(Assigned task):
Write out again only the lines between the one with "orange heart [98,110,146,136]" and the end of the records below, both ends counted, and don't include the pictures.

━━ Records for the exercise

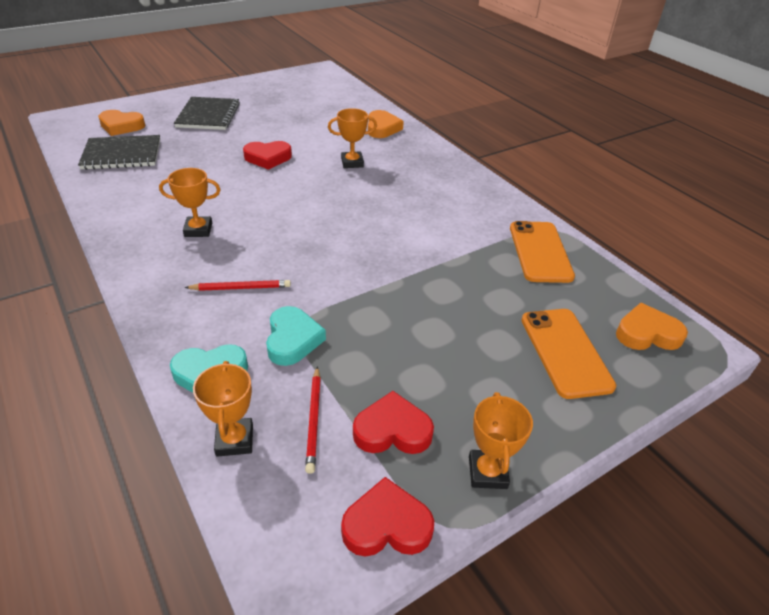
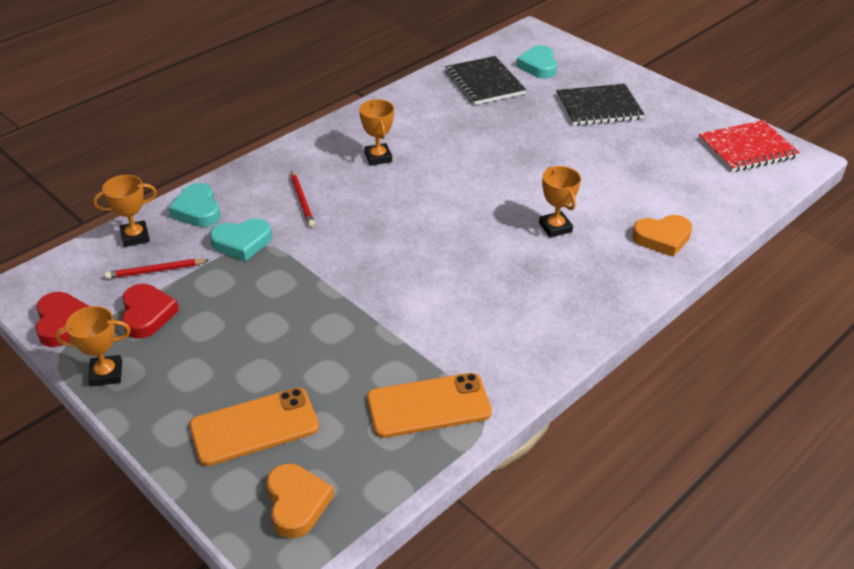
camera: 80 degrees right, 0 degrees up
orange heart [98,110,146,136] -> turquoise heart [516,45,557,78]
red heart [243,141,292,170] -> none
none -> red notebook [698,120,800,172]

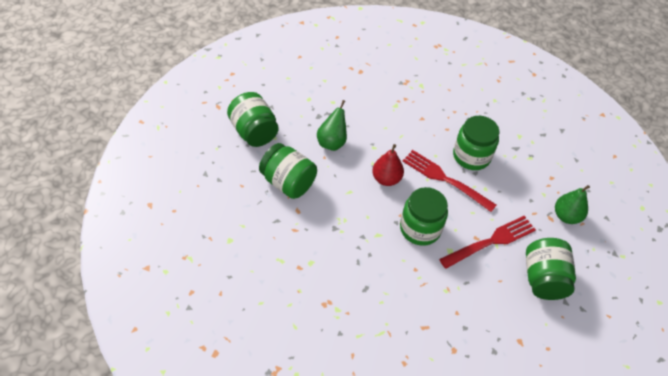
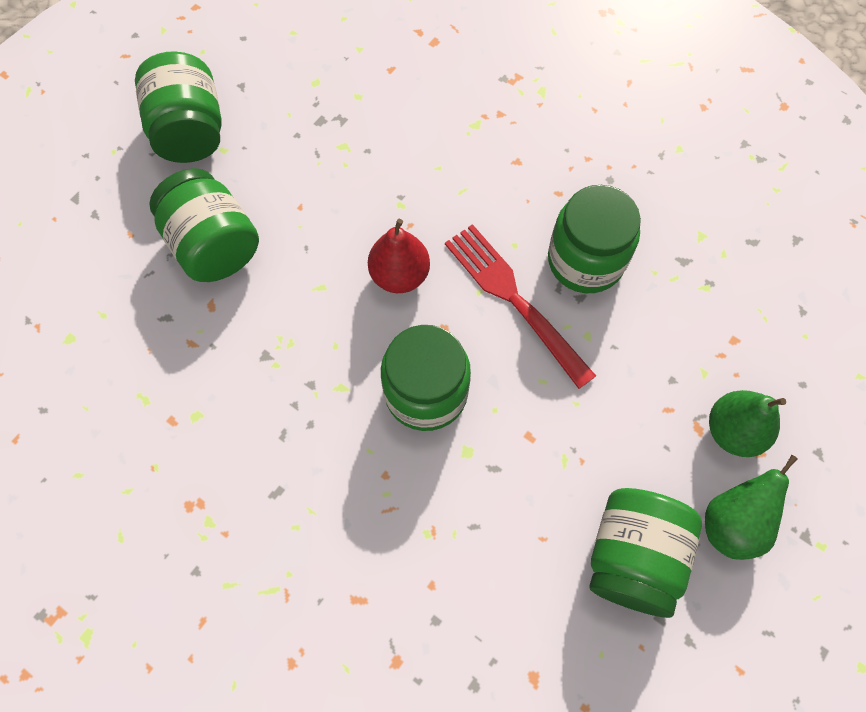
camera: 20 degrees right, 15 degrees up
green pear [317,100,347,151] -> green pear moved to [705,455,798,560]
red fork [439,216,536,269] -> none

━━━━

(Exercise solution):
orange heart [98,110,146,136] -> turquoise heart [516,45,557,78]
red heart [243,141,292,170] -> none
none -> red notebook [698,120,800,172]

camera: 20 degrees right, 15 degrees up
green pear [317,100,347,151] -> green pear moved to [705,455,798,560]
red fork [439,216,536,269] -> none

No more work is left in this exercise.